*Work to be completed*:
Write out the data below in full, please. Keep every character as given.

[The data Boundary: Start]

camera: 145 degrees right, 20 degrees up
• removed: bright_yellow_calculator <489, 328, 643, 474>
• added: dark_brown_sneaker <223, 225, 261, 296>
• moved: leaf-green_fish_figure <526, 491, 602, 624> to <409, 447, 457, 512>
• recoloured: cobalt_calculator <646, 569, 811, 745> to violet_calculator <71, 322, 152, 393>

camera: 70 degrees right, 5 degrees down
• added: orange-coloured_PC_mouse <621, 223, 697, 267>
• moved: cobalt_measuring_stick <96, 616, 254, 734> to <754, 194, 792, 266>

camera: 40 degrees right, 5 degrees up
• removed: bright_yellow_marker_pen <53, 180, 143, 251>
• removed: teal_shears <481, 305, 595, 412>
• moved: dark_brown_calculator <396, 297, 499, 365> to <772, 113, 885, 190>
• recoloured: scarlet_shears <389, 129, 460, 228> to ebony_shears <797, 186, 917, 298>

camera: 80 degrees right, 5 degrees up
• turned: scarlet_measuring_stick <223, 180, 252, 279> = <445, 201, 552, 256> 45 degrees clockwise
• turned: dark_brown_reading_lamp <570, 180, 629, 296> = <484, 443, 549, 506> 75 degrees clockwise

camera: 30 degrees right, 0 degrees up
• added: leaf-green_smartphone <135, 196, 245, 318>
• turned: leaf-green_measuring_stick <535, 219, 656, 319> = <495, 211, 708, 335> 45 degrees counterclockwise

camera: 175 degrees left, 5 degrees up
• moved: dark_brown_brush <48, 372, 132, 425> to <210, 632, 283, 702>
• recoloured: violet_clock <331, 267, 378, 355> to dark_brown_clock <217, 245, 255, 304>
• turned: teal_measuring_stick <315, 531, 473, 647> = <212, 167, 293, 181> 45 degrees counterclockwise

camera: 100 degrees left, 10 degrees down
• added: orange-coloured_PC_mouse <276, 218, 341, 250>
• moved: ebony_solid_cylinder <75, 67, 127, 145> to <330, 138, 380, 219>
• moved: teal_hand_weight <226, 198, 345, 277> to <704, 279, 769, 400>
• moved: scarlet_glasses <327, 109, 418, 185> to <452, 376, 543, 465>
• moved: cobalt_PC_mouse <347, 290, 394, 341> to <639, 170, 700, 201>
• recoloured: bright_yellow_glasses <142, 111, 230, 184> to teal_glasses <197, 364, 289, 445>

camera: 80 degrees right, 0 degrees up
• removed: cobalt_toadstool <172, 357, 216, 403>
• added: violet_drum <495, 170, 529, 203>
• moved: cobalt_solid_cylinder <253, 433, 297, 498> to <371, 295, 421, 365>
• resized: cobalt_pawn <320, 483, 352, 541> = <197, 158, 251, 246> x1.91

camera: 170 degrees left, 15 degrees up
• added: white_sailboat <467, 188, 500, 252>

[The data Boundary: End]

*Answer for the task*:
camera: 145 degrees right, 20 degrees up
• removed: bright_yellow_calculator <489, 328, 643, 474>
• added: dark_brown_sneaker <223, 225, 261, 296>
• moved: leaf-green_fish_figure <526, 491, 602, 624> to <409, 447, 457, 512>
• recoloured: cobalt_calculator <646, 569, 811, 745> to violet_calculator <71, 322, 152, 393>

camera: 70 degrees right, 5 degrees down
• added: orange-coloured_PC_mouse <621, 223, 697, 267>
• moved: cobalt_measuring_stick <96, 616, 254, 734> to <754, 194, 792, 266>

camera: 40 degrees right, 5 degrees up
• removed: bright_yellow_marker_pen <53, 180, 143, 251>
• removed: teal_shears <481, 305, 595, 412>
• moved: dark_brown_calculator <396, 297, 499, 365> to <772, 113, 885, 190>
• recoloured: scarlet_shears <389, 129, 460, 228> to ebony_shears <797, 186, 917, 298>

camera: 80 degrees right, 5 degrees up
• turned: scarlet_measuring_stick <223, 180, 252, 279> = <445, 201, 552, 256> 45 degrees clockwise
• turned: dark_brown_reading_lamp <570, 180, 629, 296> = <484, 443, 549, 506> 75 degrees clockwise

camera: 30 degrees right, 0 degrees up
• added: leaf-green_smartphone <135, 196, 245, 318>
• turned: leaf-green_measuring_stick <535, 219, 656, 319> = <495, 211, 708, 335> 45 degrees counterclockwise

camera: 175 degrees left, 5 degrees up
• moved: dark_brown_brush <48, 372, 132, 425> to <210, 632, 283, 702>
• recoloured: violet_clock <331, 267, 378, 355> to dark_brown_clock <217, 245, 255, 304>
• turned: teal_measuring_stick <315, 531, 473, 647> = <212, 167, 293, 181> 45 degrees counterclockwise

camera: 100 degrees left, 10 degrees down
• added: orange-coloured_PC_mouse <276, 218, 341, 250>
• moved: ebony_solid_cylinder <75, 67, 127, 145> to <330, 138, 380, 219>
• moved: teal_hand_weight <226, 198, 345, 277> to <704, 279, 769, 400>
• moved: scarlet_glasses <327, 109, 418, 185> to <452, 376, 543, 465>
• moved: cobalt_PC_mouse <347, 290, 394, 341> to <639, 170, 700, 201>
• recoloured: bright_yellow_glasses <142, 111, 230, 184> to teal_glasses <197, 364, 289, 445>

camera: 80 degrees right, 0 degrees up
• removed: cobalt_toadstool <172, 357, 216, 403>
• added: violet_drum <495, 170, 529, 203>
• moved: cobalt_solid_cylinder <253, 433, 297, 498> to <371, 295, 421, 365>
• resized: cobalt_pawn <320, 483, 352, 541> = <197, 158, 251, 246> x1.91

camera: 170 degrees left, 15 degrees up
• added: white_sailboat <467, 188, 500, 252>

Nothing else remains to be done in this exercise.